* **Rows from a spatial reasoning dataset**
++++++++++++++++++++
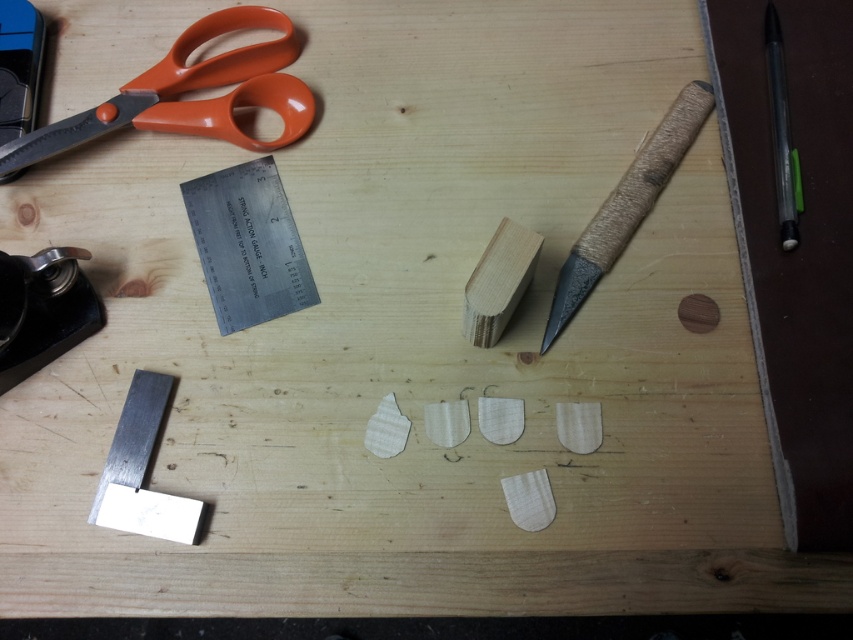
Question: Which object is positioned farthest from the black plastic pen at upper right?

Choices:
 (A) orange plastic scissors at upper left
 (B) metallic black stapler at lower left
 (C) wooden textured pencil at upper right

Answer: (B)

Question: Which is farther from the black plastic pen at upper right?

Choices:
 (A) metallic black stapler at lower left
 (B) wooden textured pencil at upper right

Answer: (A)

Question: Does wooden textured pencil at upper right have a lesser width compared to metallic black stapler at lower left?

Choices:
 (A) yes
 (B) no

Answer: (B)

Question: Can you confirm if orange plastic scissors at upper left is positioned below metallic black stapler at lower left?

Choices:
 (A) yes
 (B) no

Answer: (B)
++++++++++++++++++++
* **Aim of the exercise**
Please switch every "upper right" in the rows above to "top right" and change nothing else. Give the rows back without the pictures.

* **Expected output**
Question: Which object is positioned farthest from the black plastic pen at top right?

Choices:
 (A) orange plastic scissors at upper left
 (B) metallic black stapler at lower left
 (C) wooden textured pencil at top right

Answer: (B)

Question: Which is farther from the black plastic pen at top right?

Choices:
 (A) metallic black stapler at lower left
 (B) wooden textured pencil at top right

Answer: (A)

Question: Does wooden textured pencil at top right have a lesser width compared to metallic black stapler at lower left?

Choices:
 (A) yes
 (B) no

Answer: (B)

Question: Can you confirm if orange plastic scissors at upper left is positioned below metallic black stapler at lower left?

Choices:
 (A) yes
 (B) no

Answer: (B)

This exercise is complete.